Records to use.

_ _ _

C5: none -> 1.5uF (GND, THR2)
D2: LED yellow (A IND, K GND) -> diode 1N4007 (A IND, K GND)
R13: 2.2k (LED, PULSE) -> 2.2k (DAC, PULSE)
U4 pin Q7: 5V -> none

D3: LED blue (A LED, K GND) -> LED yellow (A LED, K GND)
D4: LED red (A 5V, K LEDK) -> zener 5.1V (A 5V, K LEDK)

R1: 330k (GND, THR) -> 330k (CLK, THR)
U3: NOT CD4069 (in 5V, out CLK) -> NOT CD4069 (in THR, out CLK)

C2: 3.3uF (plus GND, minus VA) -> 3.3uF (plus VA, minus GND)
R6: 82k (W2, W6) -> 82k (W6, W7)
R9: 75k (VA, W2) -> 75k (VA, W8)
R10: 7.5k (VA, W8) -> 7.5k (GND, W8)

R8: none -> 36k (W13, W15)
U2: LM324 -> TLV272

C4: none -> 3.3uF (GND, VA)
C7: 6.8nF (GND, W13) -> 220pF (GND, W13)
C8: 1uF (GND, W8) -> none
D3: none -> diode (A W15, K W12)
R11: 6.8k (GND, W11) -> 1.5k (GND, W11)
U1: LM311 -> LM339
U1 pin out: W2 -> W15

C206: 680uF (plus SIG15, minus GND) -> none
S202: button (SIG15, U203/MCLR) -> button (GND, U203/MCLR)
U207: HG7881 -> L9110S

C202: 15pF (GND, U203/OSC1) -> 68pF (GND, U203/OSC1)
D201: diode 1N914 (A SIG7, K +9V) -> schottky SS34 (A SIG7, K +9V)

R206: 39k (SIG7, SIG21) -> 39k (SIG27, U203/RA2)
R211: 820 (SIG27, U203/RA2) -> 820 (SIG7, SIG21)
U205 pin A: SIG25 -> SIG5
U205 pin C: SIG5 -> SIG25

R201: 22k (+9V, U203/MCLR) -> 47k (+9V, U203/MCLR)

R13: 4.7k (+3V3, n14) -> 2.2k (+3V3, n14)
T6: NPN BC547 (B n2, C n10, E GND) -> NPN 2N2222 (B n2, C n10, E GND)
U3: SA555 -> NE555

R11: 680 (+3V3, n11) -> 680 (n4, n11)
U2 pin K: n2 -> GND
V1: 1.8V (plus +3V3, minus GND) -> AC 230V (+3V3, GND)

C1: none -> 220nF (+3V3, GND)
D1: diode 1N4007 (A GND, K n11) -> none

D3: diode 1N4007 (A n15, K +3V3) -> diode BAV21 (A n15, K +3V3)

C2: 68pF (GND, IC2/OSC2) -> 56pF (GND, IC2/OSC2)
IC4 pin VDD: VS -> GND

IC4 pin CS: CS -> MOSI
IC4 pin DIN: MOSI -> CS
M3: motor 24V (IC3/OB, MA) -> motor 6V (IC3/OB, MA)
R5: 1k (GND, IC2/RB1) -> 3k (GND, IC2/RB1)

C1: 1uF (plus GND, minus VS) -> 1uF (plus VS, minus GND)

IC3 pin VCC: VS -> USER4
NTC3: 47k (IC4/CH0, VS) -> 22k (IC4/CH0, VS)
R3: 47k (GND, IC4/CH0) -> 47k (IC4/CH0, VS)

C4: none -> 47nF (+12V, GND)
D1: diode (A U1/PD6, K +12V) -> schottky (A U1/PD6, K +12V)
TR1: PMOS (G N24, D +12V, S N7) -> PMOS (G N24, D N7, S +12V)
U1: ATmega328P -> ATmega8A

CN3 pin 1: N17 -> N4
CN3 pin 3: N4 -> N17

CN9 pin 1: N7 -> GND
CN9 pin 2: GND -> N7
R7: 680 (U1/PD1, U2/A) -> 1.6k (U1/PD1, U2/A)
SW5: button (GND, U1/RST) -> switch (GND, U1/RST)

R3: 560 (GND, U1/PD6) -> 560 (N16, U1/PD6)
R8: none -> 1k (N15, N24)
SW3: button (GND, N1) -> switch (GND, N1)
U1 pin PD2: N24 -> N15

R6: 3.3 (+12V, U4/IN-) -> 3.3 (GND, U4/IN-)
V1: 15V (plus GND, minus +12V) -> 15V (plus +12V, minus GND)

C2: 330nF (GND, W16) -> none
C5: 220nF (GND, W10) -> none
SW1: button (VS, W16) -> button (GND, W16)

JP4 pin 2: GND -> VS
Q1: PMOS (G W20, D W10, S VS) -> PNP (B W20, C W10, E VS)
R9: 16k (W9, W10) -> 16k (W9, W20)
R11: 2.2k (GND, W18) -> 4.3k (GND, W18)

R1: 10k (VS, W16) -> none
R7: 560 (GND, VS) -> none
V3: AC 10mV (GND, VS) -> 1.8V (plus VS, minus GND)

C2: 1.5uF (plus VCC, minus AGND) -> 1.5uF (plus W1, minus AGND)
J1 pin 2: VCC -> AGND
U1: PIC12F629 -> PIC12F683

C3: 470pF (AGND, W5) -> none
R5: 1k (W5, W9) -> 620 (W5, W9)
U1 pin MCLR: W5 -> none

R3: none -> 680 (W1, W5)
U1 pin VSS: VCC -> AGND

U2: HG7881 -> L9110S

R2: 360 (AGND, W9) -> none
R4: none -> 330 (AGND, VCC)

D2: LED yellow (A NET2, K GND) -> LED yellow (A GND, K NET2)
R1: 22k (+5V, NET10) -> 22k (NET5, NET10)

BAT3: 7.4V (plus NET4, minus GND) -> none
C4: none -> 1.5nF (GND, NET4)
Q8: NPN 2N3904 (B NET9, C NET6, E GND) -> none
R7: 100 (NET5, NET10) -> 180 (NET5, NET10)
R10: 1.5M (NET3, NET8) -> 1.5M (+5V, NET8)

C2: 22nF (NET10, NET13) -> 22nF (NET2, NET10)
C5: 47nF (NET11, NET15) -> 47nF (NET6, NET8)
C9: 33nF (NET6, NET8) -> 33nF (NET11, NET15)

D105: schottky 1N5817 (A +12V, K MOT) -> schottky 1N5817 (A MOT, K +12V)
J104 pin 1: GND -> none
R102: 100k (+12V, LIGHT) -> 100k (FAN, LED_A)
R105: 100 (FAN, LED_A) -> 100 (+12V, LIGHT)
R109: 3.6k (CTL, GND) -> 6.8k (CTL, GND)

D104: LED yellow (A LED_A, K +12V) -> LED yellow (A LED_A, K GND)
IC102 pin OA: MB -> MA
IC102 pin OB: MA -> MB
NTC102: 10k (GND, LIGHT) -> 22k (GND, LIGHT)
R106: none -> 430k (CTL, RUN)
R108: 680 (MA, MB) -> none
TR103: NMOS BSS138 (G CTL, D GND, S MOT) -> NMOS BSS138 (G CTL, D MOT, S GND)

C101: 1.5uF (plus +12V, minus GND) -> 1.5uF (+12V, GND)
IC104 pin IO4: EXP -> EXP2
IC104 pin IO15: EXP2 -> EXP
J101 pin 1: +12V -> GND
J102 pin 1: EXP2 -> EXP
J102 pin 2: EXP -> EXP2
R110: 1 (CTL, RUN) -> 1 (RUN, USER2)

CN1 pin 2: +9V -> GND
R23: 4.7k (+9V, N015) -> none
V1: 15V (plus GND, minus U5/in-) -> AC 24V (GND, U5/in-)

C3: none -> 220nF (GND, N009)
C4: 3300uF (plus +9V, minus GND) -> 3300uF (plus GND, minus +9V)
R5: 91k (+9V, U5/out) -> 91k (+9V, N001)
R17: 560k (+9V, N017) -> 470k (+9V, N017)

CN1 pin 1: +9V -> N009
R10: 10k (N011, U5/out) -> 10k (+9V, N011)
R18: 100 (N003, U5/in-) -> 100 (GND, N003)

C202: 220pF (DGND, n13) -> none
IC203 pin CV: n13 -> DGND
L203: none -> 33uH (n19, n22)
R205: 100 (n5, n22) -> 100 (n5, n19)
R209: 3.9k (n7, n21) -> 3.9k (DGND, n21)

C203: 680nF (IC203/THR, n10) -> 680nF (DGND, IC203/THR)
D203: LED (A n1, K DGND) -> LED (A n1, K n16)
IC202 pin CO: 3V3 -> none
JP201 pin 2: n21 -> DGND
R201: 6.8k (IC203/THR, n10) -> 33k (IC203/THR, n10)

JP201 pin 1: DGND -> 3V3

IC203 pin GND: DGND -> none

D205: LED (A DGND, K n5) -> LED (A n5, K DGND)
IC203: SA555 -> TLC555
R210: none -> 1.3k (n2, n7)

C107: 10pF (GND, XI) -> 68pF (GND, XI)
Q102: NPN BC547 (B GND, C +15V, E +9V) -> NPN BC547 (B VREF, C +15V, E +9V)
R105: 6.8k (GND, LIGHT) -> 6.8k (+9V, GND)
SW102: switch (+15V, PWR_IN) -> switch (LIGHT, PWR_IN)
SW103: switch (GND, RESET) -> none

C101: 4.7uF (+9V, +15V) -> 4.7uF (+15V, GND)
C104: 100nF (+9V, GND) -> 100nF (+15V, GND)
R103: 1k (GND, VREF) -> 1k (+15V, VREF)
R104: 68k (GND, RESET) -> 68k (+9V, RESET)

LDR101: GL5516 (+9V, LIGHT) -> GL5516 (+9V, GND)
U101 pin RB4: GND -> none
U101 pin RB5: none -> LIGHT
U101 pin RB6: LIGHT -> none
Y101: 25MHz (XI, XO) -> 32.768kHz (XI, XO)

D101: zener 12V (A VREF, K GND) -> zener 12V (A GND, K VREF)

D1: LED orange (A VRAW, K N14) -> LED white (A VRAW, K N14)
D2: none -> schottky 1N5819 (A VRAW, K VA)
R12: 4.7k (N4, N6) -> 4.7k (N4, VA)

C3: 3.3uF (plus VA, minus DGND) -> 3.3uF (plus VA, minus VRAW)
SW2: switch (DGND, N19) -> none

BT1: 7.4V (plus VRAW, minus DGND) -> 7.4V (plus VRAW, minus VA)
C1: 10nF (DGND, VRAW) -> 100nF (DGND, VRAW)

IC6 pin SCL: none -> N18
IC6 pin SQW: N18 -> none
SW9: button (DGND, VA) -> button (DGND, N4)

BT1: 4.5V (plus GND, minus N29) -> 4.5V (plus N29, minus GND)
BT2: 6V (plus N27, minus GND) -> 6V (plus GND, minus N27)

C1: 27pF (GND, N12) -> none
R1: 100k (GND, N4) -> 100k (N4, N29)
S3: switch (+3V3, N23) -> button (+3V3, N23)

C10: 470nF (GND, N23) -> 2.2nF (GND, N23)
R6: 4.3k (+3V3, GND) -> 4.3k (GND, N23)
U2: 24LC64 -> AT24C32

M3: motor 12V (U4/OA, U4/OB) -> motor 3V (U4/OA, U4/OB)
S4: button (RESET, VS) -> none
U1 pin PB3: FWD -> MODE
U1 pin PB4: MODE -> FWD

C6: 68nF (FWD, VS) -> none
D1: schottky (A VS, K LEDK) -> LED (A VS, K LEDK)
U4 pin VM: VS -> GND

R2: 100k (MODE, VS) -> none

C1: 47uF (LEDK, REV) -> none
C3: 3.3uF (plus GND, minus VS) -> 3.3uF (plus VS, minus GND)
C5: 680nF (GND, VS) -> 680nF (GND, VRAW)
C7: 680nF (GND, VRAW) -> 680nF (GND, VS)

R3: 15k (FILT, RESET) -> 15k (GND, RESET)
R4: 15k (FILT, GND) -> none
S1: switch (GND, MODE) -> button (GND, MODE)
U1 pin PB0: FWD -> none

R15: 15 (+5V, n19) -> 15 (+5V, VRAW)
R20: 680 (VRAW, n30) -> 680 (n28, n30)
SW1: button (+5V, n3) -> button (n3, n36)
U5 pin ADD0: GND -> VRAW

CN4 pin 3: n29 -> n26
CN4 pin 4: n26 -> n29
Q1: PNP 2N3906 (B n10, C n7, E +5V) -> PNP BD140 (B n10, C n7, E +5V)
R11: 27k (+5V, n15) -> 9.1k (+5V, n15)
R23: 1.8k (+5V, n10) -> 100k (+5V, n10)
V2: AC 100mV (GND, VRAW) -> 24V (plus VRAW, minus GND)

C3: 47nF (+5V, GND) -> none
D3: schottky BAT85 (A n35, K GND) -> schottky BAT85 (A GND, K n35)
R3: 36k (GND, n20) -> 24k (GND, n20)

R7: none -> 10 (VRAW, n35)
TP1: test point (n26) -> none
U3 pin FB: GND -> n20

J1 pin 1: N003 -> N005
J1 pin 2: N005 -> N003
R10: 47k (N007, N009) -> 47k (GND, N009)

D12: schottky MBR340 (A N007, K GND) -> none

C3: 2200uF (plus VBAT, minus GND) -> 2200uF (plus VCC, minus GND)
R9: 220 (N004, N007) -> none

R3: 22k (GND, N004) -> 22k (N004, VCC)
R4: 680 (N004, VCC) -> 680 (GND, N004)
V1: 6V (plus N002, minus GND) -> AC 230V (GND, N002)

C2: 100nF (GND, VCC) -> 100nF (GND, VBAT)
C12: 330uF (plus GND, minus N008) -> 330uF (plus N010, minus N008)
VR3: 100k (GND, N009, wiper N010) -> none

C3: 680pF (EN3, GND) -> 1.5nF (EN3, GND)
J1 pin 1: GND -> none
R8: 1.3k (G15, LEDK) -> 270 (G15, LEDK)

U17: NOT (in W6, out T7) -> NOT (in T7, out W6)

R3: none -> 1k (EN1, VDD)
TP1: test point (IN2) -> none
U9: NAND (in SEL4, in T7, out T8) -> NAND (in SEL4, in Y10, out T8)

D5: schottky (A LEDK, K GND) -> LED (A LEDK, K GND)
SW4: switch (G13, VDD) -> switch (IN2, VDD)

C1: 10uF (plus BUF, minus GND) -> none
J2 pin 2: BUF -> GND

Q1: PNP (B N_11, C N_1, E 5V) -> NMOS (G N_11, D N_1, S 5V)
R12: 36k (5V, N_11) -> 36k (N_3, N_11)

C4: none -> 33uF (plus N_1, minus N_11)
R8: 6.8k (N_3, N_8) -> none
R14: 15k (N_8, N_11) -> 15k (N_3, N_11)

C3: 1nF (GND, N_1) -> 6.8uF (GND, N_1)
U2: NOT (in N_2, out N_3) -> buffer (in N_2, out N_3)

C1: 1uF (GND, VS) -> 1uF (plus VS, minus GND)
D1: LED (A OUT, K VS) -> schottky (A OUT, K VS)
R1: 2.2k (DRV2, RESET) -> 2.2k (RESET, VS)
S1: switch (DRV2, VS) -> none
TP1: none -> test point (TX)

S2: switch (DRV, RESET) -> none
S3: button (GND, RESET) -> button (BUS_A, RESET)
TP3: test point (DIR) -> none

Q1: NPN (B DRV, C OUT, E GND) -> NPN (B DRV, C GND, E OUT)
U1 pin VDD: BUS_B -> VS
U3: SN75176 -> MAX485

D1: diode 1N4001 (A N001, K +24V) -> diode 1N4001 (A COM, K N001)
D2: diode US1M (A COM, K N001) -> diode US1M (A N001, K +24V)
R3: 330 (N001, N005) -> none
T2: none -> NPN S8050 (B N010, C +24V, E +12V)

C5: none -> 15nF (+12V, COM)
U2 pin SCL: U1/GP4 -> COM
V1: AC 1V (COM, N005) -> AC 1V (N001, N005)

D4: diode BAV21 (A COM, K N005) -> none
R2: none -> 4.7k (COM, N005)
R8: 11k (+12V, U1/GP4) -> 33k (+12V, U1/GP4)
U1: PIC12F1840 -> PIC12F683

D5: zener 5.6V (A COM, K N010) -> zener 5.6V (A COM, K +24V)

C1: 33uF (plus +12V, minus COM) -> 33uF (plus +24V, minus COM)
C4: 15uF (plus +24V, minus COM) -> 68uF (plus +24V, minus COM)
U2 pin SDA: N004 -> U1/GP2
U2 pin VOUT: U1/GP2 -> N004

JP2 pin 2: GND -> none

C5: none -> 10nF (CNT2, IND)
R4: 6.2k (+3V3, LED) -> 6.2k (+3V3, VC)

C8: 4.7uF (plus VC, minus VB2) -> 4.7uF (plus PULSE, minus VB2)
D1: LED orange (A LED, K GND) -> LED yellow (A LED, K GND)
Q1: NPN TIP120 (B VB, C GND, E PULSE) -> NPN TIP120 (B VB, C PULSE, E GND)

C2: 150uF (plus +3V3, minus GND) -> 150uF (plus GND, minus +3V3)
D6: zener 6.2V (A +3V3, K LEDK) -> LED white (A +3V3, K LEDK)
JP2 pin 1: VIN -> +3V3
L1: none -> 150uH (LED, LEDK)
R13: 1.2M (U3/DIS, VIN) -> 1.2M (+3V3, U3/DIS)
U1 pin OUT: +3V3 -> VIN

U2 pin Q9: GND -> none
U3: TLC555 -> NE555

_ _ _

Task statement. Your response should be the lines above from the first to the one containing "D4: LED red", inclusive, each given exactly.

Your solution.
C5: none -> 1.5uF (GND, THR2)
D2: LED yellow (A IND, K GND) -> diode 1N4007 (A IND, K GND)
R13: 2.2k (LED, PULSE) -> 2.2k (DAC, PULSE)
U4 pin Q7: 5V -> none

D3: LED blue (A LED, K GND) -> LED yellow (A LED, K GND)
D4: LED red (A 5V, K LEDK) -> zener 5.1V (A 5V, K LEDK)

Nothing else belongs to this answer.